Task objective ▸
Reproduce the entries exactly as they appear below.

________________________________________

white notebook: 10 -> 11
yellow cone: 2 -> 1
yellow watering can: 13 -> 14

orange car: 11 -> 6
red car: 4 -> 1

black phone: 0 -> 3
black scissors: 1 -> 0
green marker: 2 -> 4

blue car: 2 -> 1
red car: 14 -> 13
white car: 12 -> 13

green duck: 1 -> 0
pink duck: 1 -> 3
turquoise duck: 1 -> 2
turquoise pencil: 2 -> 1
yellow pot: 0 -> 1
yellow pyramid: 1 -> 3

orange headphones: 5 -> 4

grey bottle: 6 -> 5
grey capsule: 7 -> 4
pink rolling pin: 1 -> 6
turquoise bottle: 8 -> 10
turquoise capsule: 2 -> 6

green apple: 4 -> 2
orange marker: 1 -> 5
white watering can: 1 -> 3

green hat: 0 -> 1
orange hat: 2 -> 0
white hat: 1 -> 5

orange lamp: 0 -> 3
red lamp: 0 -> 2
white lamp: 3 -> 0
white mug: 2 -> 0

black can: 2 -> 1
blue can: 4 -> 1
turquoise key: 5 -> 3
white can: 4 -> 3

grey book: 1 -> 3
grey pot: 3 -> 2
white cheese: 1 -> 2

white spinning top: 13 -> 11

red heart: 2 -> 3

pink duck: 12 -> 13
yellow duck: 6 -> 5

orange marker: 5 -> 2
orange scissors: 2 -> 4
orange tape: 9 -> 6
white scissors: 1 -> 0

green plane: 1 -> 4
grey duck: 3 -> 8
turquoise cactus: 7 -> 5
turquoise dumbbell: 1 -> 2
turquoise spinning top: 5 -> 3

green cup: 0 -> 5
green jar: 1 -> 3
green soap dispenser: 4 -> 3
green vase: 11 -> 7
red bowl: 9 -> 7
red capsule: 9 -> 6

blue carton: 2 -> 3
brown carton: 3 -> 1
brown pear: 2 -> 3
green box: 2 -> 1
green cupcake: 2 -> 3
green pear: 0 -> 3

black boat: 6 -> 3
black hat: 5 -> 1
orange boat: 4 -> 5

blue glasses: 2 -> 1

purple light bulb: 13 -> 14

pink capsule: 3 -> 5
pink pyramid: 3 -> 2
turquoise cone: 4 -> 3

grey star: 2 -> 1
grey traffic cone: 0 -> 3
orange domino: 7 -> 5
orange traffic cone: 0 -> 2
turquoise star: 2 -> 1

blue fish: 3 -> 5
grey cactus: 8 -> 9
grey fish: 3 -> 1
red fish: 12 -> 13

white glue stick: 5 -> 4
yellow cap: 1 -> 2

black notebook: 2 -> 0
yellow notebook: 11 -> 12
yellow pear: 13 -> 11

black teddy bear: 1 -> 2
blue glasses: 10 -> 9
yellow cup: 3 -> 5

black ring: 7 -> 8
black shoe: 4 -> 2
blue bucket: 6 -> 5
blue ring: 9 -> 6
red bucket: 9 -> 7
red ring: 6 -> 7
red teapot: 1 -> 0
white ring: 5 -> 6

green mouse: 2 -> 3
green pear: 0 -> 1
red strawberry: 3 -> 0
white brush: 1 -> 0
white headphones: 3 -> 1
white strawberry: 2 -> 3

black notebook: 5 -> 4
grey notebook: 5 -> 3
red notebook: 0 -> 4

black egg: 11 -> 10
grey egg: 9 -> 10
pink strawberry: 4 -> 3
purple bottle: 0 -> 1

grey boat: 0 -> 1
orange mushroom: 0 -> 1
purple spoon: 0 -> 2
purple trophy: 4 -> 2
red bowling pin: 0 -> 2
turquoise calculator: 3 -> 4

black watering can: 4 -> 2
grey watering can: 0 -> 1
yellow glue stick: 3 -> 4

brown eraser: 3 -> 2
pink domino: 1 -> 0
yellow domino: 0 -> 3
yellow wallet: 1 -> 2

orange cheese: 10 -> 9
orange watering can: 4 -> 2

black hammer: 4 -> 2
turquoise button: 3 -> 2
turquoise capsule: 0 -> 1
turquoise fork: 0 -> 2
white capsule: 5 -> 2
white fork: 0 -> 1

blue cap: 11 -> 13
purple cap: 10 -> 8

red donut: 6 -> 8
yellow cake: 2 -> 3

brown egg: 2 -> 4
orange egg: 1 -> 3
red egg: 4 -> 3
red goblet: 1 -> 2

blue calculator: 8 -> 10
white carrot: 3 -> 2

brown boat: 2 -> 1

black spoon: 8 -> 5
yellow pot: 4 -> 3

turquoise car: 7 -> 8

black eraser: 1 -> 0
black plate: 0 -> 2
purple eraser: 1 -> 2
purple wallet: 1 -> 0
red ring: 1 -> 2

________________________________________

Response below ▸
white notebook: 10 -> 11
yellow cone: 2 -> 1
yellow watering can: 13 -> 14

orange car: 11 -> 6
red car: 4 -> 1

black phone: 0 -> 3
black scissors: 1 -> 0
green marker: 2 -> 4

blue car: 2 -> 1
red car: 14 -> 13
white car: 12 -> 13

green duck: 1 -> 0
pink duck: 1 -> 3
turquoise duck: 1 -> 2
turquoise pencil: 2 -> 1
yellow pot: 0 -> 1
yellow pyramid: 1 -> 3

orange headphones: 5 -> 4

grey bottle: 6 -> 5
grey capsule: 7 -> 4
pink rolling pin: 1 -> 6
turquoise bottle: 8 -> 10
turquoise capsule: 2 -> 6

green apple: 4 -> 2
orange marker: 1 -> 5
white watering can: 1 -> 3

green hat: 0 -> 1
orange hat: 2 -> 0
white hat: 1 -> 5

orange lamp: 0 -> 3
red lamp: 0 -> 2
white lamp: 3 -> 0
white mug: 2 -> 0

black can: 2 -> 1
blue can: 4 -> 1
turquoise key: 5 -> 3
white can: 4 -> 3

grey book: 1 -> 3
grey pot: 3 -> 2
white cheese: 1 -> 2

white spinning top: 13 -> 11

red heart: 2 -> 3

pink duck: 12 -> 13
yellow duck: 6 -> 5

orange marker: 5 -> 2
orange scissors: 2 -> 4
orange tape: 9 -> 6
white scissors: 1 -> 0

green plane: 1 -> 4
grey duck: 3 -> 8
turquoise cactus: 7 -> 5
turquoise dumbbell: 1 -> 2
turquoise spinning top: 5 -> 3

green cup: 0 -> 5
green jar: 1 -> 3
green soap dispenser: 4 -> 3
green vase: 11 -> 7
red bowl: 9 -> 7
red capsule: 9 -> 6

blue carton: 2 -> 3
brown carton: 3 -> 1
brown pear: 2 -> 3
green box: 2 -> 1
green cupcake: 2 -> 3
green pear: 0 -> 3

black boat: 6 -> 3
black hat: 5 -> 1
orange boat: 4 -> 5

blue glasses: 2 -> 1

purple light bulb: 13 -> 14

pink capsule: 3 -> 5
pink pyramid: 3 -> 2
turquoise cone: 4 -> 3

grey star: 2 -> 1
grey traffic cone: 0 -> 3
orange domino: 7 -> 5
orange traffic cone: 0 -> 2
turquoise star: 2 -> 1

blue fish: 3 -> 5
grey cactus: 8 -> 9
grey fish: 3 -> 1
red fish: 12 -> 13

white glue stick: 5 -> 4
yellow cap: 1 -> 2

black notebook: 2 -> 0
yellow notebook: 11 -> 12
yellow pear: 13 -> 11

black teddy bear: 1 -> 2
blue glasses: 10 -> 9
yellow cup: 3 -> 5

black ring: 7 -> 8
black shoe: 4 -> 2
blue bucket: 6 -> 5
blue ring: 9 -> 6
red bucket: 9 -> 7
red ring: 6 -> 7
red teapot: 1 -> 0
white ring: 5 -> 6

green mouse: 2 -> 3
green pear: 0 -> 1
red strawberry: 3 -> 0
white brush: 1 -> 0
white headphones: 3 -> 1
white strawberry: 2 -> 3

black notebook: 5 -> 4
grey notebook: 5 -> 3
red notebook: 0 -> 4

black egg: 11 -> 10
grey egg: 9 -> 10
pink strawberry: 4 -> 3
purple bottle: 0 -> 1

grey boat: 0 -> 1
orange mushroom: 0 -> 1
purple spoon: 0 -> 2
purple trophy: 4 -> 2
red bowling pin: 0 -> 2
turquoise calculator: 3 -> 4

black watering can: 4 -> 2
grey watering can: 0 -> 1
yellow glue stick: 3 -> 4

brown eraser: 3 -> 2
pink domino: 1 -> 0
yellow domino: 0 -> 3
yellow wallet: 1 -> 2

orange cheese: 10 -> 9
orange watering can: 4 -> 2

black hammer: 4 -> 2
turquoise button: 3 -> 2
turquoise capsule: 0 -> 1
turquoise fork: 0 -> 2
white capsule: 5 -> 2
white fork: 0 -> 1

blue cap: 11 -> 13
purple cap: 10 -> 8

red donut: 6 -> 8
yellow cake: 2 -> 3

brown egg: 2 -> 4
orange egg: 1 -> 3
red egg: 4 -> 3
red goblet: 1 -> 2

blue calculator: 8 -> 10
white carrot: 3 -> 2

brown boat: 2 -> 1

black spoon: 8 -> 5
yellow pot: 4 -> 3

turquoise car: 7 -> 8

black eraser: 1 -> 0
black plate: 0 -> 2
purple eraser: 1 -> 2
purple wallet: 1 -> 0
red ring: 1 -> 2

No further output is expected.